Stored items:
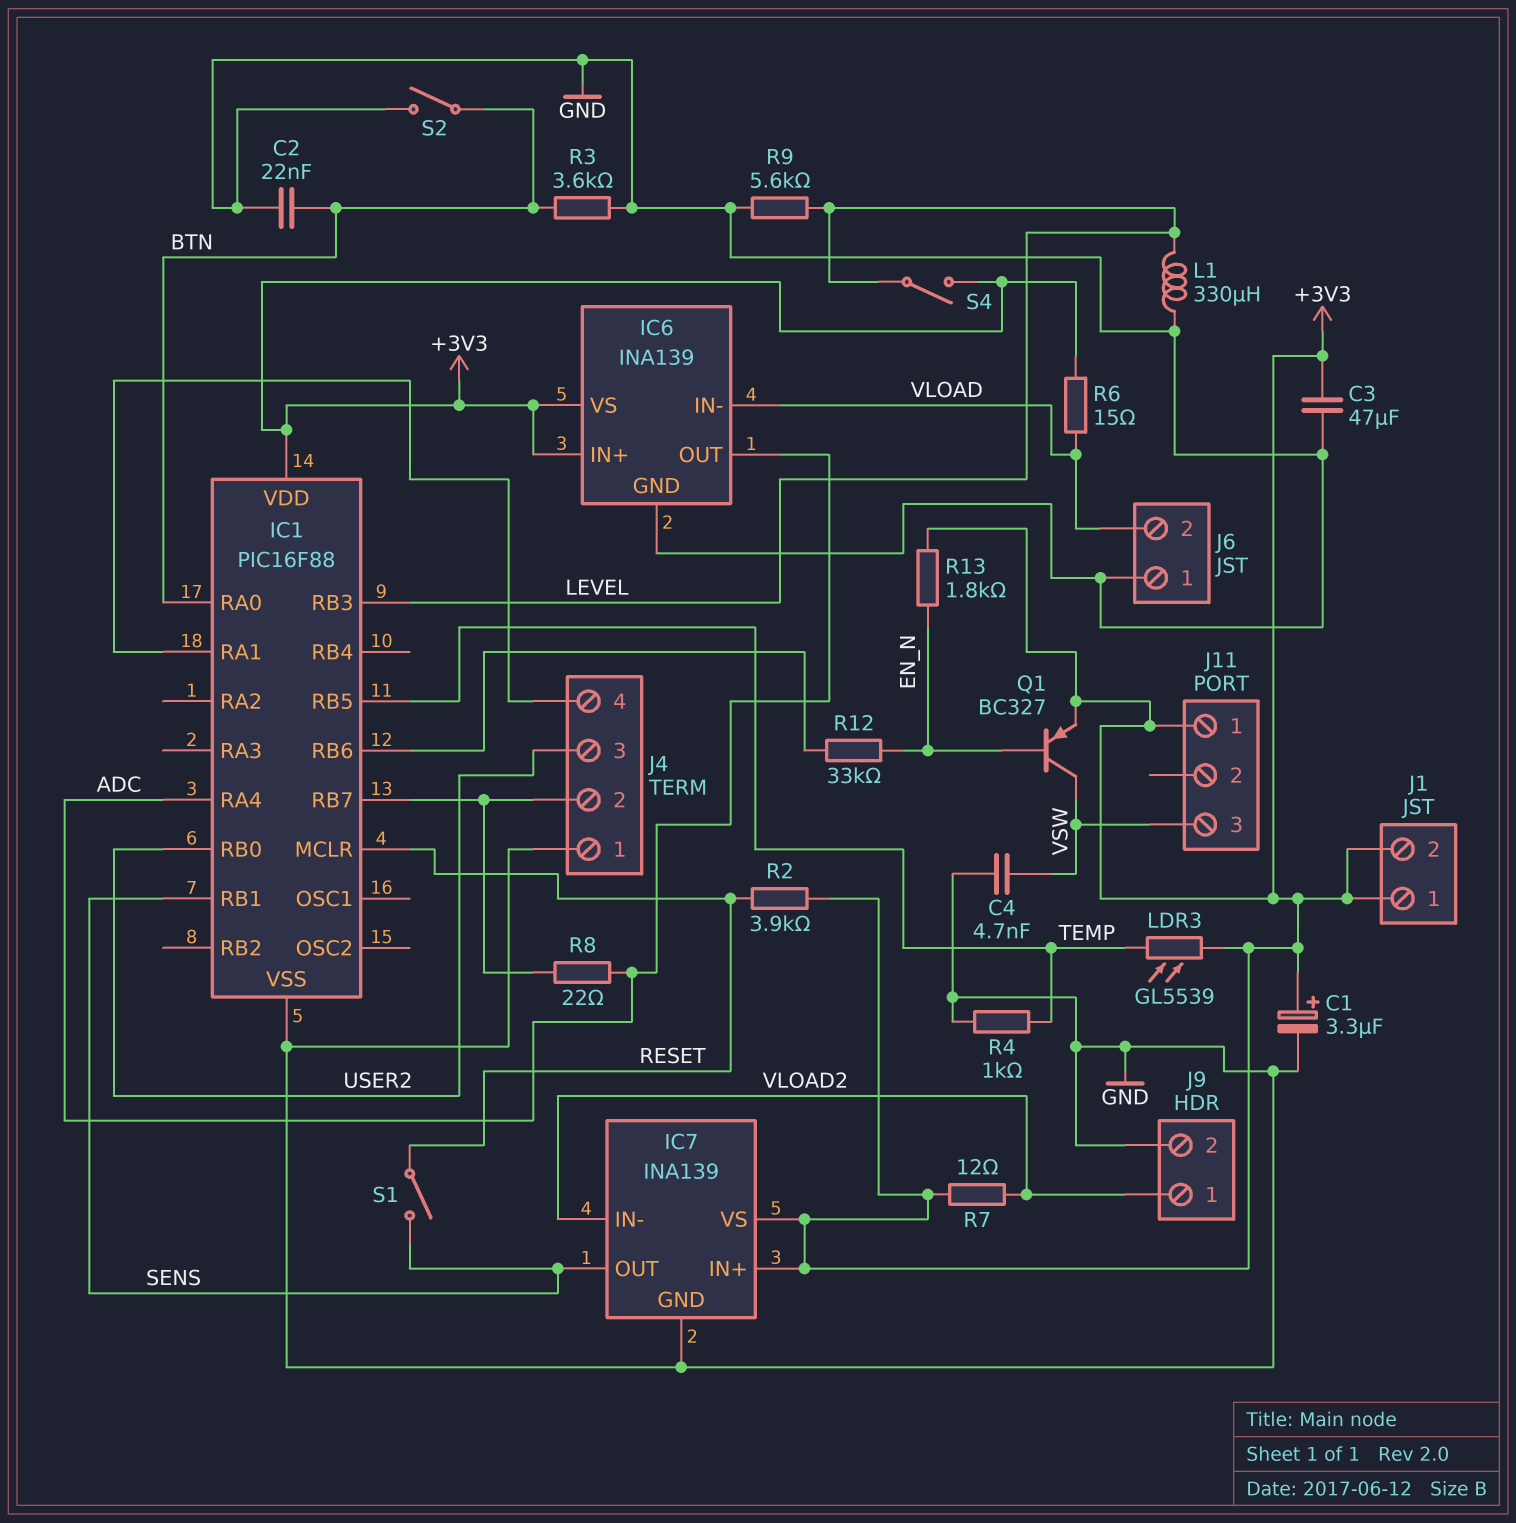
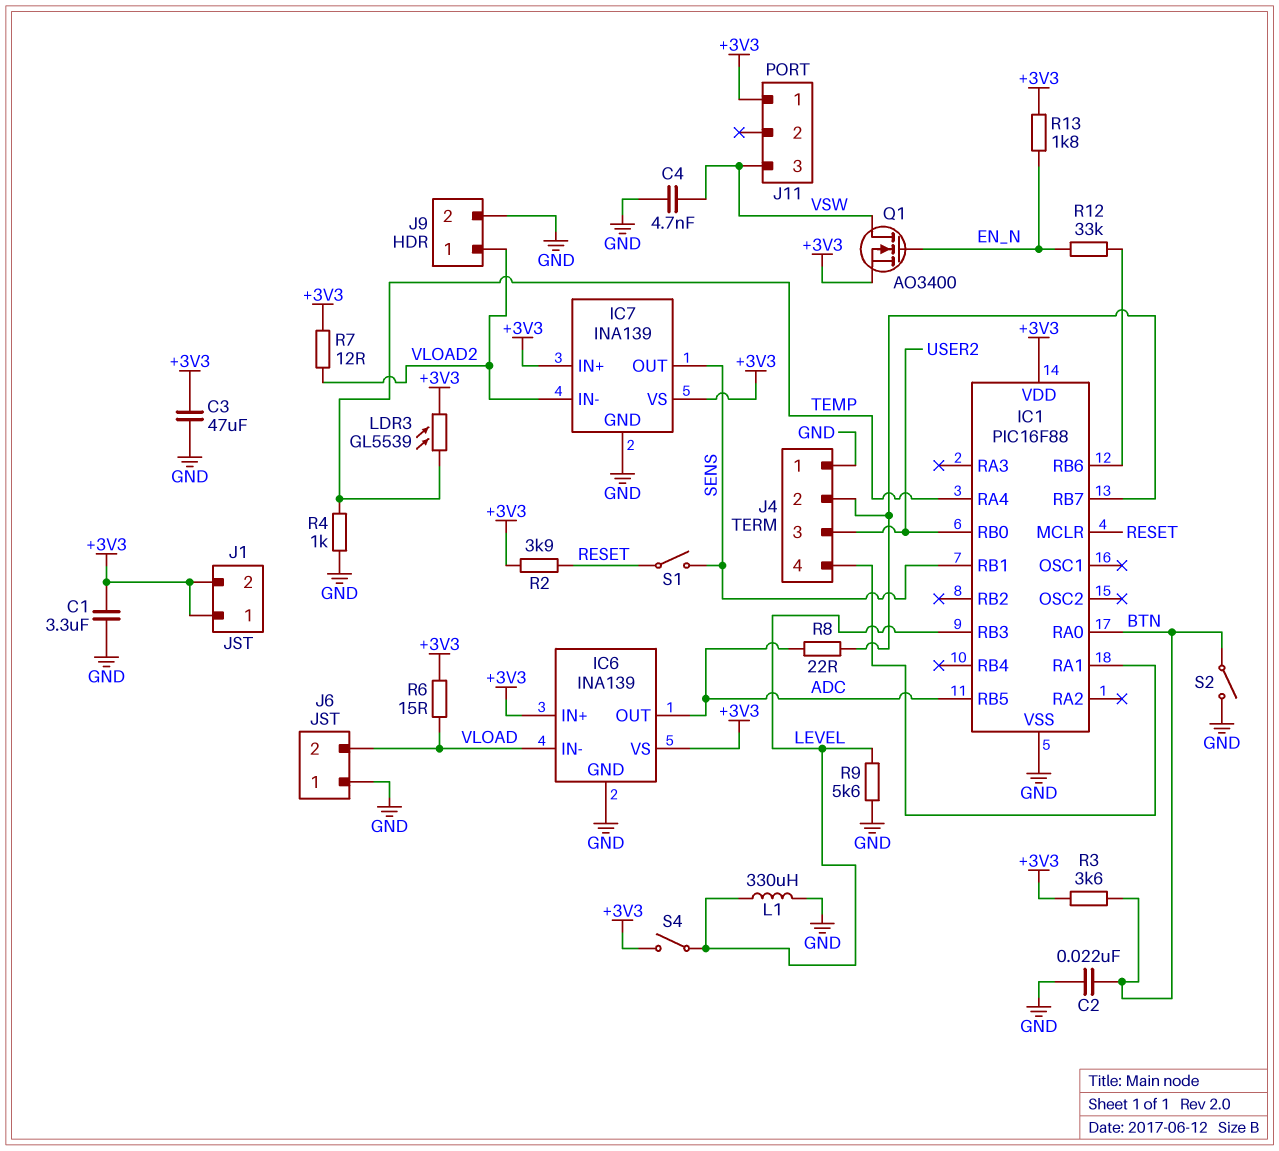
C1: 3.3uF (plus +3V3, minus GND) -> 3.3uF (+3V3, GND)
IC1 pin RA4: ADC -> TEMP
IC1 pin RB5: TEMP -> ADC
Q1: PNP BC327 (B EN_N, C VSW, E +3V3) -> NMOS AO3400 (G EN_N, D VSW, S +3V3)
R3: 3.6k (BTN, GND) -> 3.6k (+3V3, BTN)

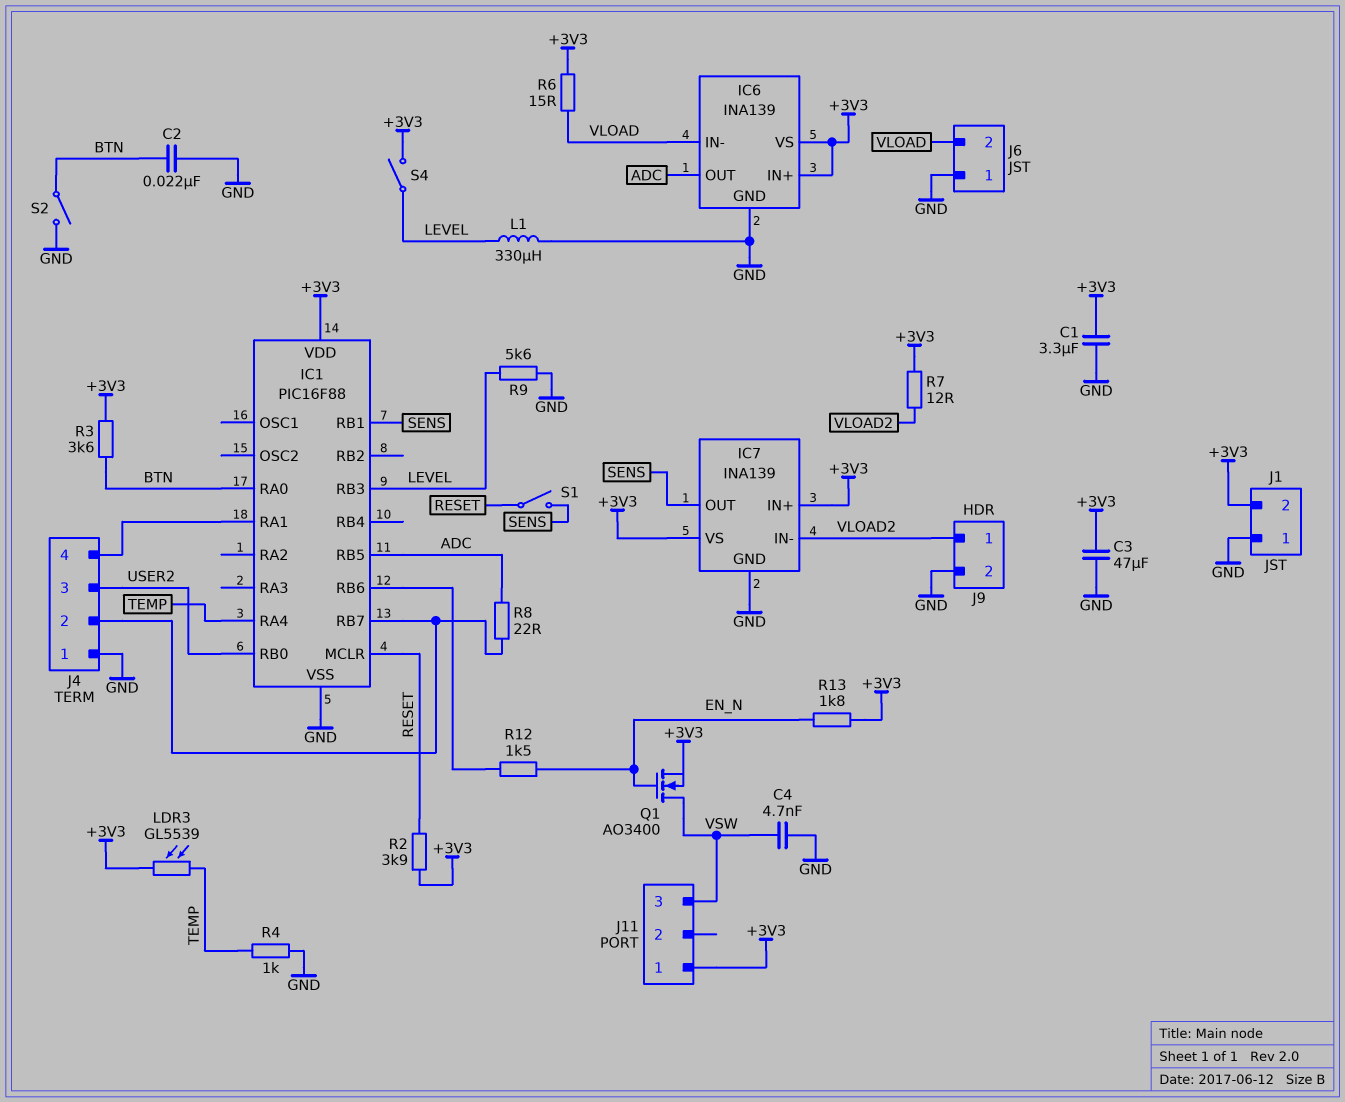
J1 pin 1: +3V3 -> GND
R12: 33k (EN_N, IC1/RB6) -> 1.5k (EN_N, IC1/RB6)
--
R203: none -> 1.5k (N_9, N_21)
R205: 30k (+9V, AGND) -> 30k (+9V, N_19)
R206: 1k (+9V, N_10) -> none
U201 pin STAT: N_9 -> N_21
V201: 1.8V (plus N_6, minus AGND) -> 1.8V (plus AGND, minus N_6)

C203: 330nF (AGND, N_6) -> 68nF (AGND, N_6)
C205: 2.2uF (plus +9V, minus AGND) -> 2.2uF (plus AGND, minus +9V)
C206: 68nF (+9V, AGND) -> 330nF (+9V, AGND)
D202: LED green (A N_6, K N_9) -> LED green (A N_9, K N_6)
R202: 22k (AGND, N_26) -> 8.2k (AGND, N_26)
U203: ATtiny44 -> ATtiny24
* * *
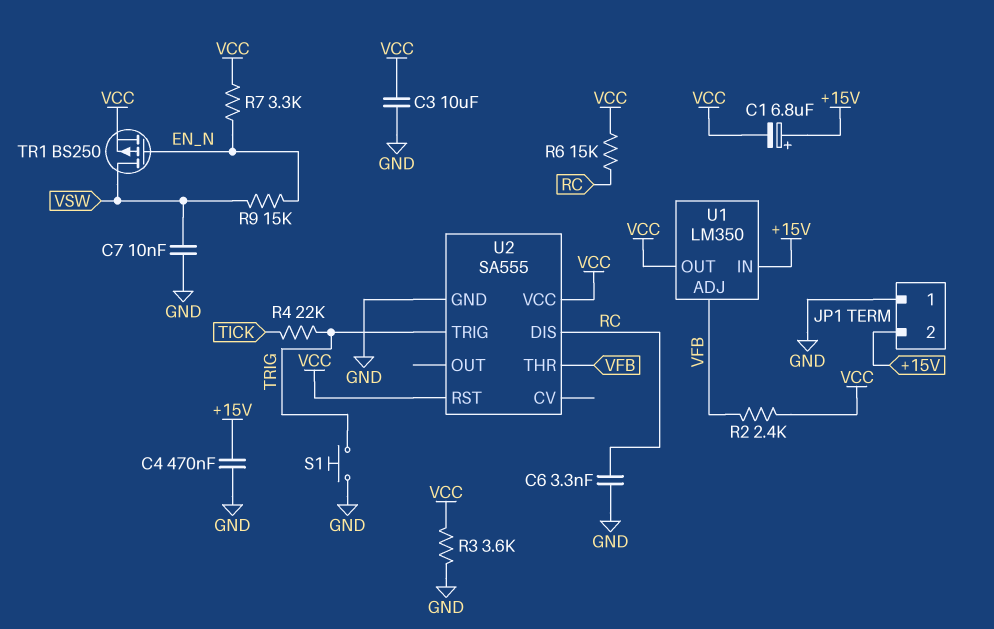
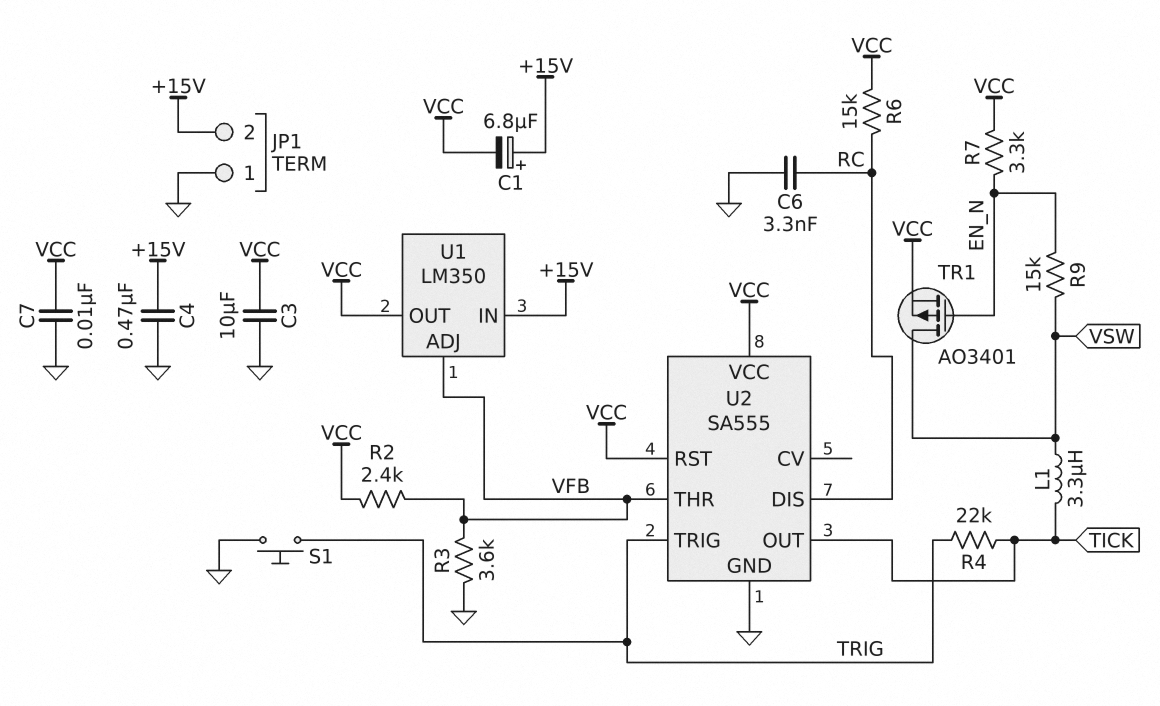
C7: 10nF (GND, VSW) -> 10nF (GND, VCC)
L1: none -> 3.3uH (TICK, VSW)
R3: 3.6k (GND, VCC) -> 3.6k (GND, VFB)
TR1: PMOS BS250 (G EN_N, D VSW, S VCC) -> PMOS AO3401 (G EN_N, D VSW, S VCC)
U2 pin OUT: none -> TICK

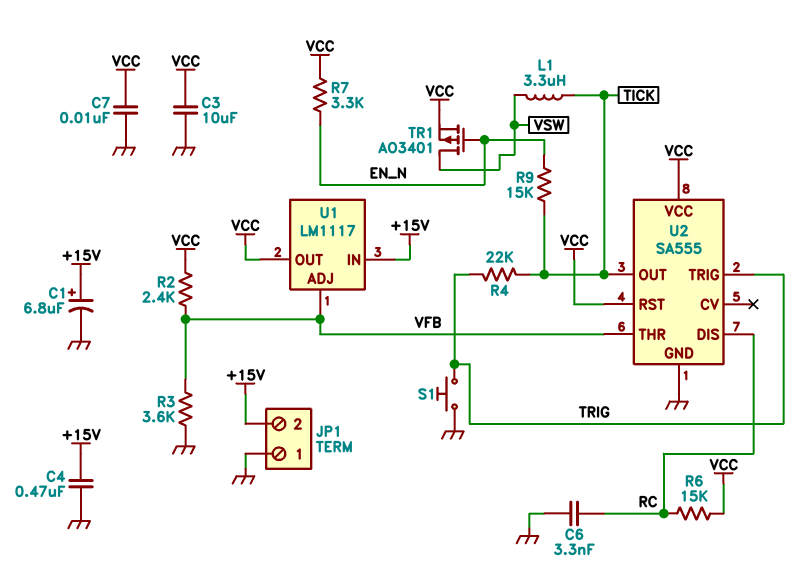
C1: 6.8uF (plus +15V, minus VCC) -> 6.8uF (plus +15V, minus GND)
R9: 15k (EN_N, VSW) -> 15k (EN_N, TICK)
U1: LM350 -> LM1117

→ **WHAT THE TASK REQUIRES**:
Count of lines with "minus": please work it out for the entries above and give the number by itself.

→ **COMPLETED EXERCISE**:
4